**RECORDS TO PROCESS:**
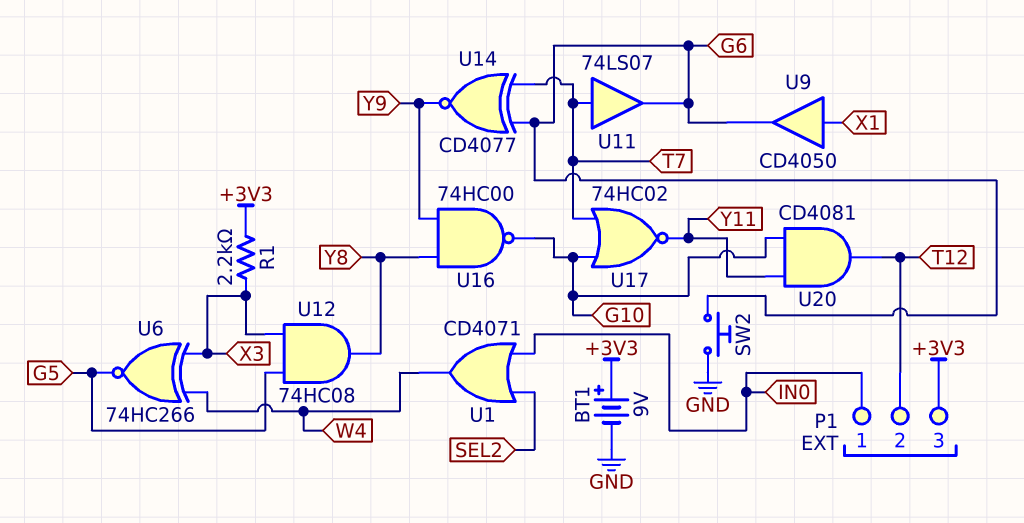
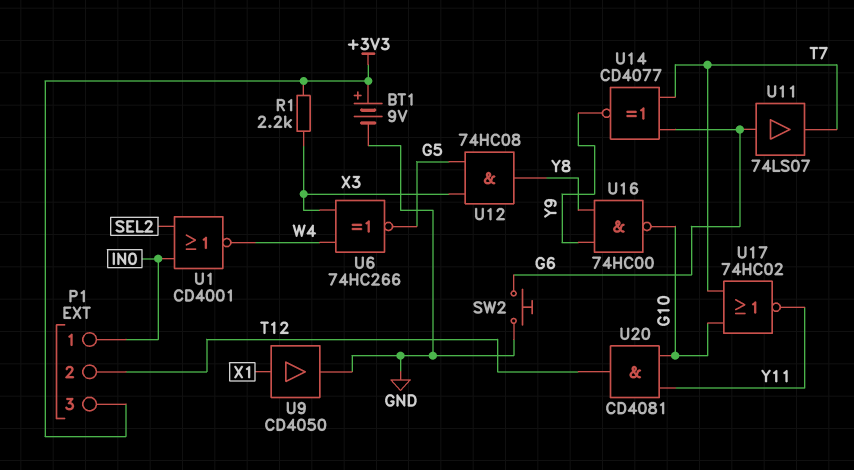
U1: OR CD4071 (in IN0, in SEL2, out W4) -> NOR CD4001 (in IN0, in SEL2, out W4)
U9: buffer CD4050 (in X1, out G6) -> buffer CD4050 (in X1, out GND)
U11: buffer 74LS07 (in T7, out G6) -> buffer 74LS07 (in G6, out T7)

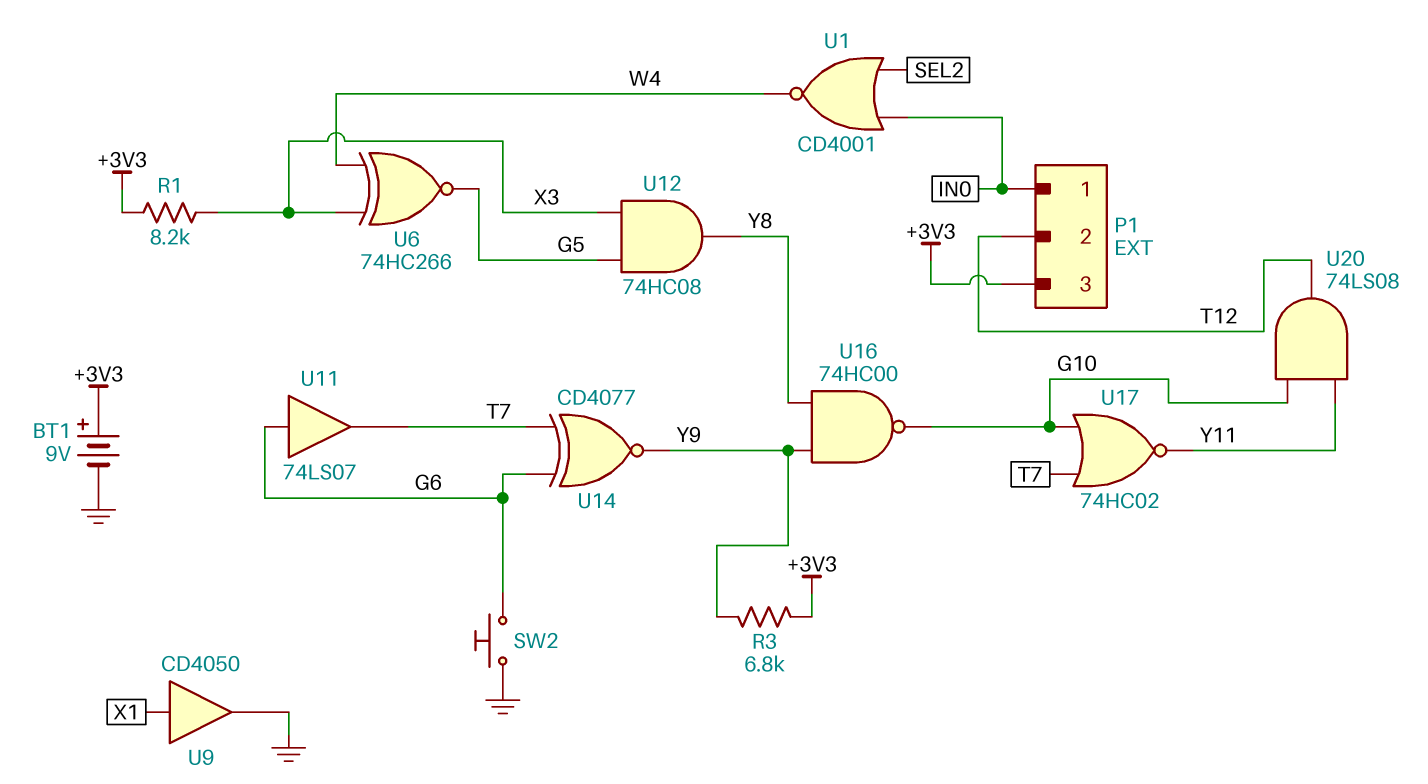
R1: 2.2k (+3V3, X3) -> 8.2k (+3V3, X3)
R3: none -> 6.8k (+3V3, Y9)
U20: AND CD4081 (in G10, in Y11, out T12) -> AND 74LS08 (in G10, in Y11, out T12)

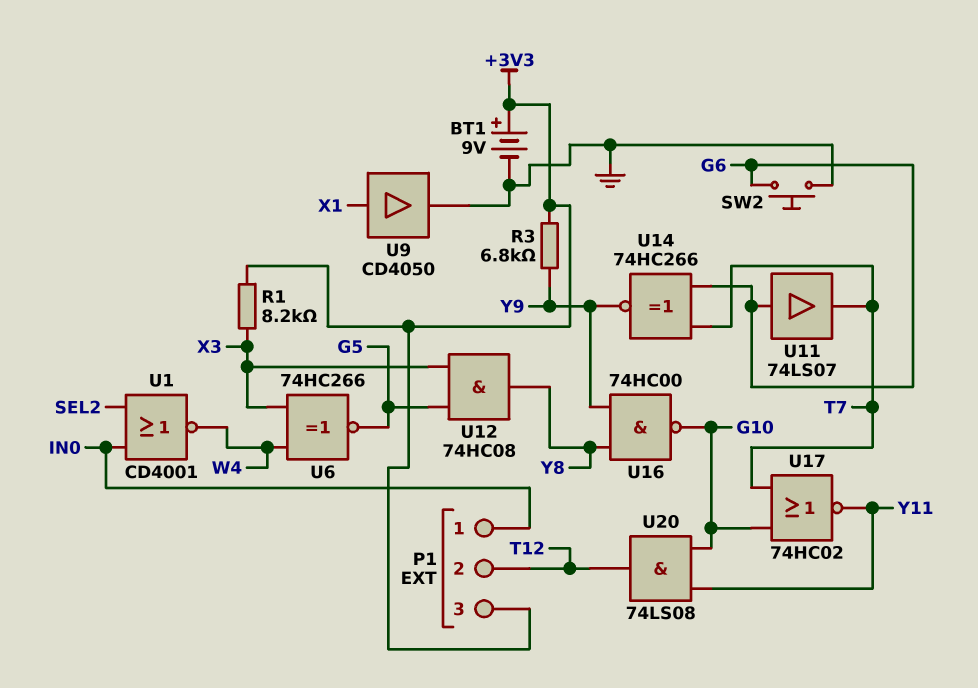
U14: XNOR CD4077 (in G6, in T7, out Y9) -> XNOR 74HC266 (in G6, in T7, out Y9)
==
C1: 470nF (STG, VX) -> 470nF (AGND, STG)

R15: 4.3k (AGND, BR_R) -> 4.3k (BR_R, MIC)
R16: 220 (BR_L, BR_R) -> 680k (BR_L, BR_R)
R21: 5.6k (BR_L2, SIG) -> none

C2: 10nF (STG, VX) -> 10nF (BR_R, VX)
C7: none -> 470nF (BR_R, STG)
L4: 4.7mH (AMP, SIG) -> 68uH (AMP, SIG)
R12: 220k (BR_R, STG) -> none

**WHAT IS REQUIRED:** Please transcribe exactly the part of the records that opens with the line containing "U9: buffer CD4050" and closes with the line containing "U14: XNOR CD4077", both ends included, and leave out the pictures.

**RESULT:**
U9: buffer CD4050 (in X1, out G6) -> buffer CD4050 (in X1, out GND)
U11: buffer 74LS07 (in T7, out G6) -> buffer 74LS07 (in G6, out T7)

R1: 2.2k (+3V3, X3) -> 8.2k (+3V3, X3)
R3: none -> 6.8k (+3V3, Y9)
U20: AND CD4081 (in G10, in Y11, out T12) -> AND 74LS08 (in G10, in Y11, out T12)

U14: XNOR CD4077 (in G6, in T7, out Y9) -> XNOR 74HC266 (in G6, in T7, out Y9)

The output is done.